## WHAT YOU HAVE TO DO
Give only the number of lines in the items below that contain the string "kern".

————————

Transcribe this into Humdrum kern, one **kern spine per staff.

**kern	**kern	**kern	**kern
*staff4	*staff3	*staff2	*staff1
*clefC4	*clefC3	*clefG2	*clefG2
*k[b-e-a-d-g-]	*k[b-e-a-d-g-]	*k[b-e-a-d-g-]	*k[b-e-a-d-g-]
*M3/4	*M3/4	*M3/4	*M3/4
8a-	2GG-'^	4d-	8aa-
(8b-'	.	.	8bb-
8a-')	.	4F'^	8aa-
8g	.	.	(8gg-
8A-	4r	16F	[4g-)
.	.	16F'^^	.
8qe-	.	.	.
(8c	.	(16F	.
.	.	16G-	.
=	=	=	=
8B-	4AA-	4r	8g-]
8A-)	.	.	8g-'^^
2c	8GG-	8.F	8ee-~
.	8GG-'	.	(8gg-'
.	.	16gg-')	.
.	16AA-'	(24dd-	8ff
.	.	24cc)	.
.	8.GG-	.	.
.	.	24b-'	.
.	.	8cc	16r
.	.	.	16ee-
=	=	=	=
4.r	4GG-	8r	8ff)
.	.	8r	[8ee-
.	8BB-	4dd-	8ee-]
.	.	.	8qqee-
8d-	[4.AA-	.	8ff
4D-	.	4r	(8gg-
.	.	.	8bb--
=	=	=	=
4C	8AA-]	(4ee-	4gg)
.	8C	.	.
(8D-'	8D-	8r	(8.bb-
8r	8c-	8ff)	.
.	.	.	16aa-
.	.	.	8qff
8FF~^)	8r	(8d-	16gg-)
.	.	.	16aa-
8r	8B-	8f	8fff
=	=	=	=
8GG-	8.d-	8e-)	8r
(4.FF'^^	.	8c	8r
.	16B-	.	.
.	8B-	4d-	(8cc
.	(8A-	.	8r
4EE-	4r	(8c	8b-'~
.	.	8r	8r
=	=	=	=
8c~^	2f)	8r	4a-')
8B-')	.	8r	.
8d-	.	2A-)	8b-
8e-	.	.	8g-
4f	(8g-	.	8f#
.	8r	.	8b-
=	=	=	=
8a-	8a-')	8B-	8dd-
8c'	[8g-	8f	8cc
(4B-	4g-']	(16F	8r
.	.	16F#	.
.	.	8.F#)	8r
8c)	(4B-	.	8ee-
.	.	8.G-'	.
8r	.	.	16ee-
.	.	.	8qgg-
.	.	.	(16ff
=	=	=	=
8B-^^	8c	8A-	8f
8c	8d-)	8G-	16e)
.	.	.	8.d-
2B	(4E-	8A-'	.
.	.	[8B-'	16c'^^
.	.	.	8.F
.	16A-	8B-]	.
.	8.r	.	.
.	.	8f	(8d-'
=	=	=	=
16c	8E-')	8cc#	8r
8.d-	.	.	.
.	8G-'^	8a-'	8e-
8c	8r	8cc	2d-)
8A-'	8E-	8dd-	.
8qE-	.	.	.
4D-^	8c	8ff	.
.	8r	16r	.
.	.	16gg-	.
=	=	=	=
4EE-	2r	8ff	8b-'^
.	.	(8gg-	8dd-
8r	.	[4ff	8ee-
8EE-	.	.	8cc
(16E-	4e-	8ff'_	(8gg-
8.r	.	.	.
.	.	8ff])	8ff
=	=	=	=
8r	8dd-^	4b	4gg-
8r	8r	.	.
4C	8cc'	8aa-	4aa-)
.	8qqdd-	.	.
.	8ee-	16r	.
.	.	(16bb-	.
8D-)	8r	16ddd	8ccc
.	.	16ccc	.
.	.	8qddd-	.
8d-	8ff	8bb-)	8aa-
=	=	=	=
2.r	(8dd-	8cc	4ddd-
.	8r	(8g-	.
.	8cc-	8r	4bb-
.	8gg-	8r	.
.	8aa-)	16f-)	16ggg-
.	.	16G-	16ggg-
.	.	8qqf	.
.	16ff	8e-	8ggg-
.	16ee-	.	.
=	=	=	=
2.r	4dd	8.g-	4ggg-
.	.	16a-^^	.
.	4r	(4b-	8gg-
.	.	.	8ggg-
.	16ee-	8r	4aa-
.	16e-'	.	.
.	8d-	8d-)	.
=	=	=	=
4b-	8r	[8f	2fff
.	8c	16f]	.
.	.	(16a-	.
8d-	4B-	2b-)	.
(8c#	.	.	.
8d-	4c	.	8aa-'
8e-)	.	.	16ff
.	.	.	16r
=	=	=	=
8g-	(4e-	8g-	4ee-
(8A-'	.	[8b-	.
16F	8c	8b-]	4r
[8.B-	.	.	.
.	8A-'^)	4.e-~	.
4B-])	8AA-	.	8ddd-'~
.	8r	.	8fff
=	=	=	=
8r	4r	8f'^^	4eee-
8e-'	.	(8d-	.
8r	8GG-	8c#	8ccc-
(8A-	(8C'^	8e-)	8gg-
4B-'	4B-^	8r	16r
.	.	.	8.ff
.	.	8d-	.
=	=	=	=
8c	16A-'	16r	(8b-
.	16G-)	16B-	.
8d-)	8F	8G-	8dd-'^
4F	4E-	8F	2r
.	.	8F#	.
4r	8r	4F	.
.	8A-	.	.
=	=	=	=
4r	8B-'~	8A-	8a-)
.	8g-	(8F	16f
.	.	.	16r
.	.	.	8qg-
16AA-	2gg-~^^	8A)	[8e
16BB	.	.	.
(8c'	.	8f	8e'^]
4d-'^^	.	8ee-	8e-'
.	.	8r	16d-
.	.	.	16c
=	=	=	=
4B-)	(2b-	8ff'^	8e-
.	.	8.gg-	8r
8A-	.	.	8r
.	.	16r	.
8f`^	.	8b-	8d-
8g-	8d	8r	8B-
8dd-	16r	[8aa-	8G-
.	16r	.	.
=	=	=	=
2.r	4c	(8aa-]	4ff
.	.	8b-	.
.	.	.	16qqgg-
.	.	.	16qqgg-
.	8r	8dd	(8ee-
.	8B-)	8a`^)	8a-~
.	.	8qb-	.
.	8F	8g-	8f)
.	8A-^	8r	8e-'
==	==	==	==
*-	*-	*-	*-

————————

## ANSWER BELOW
2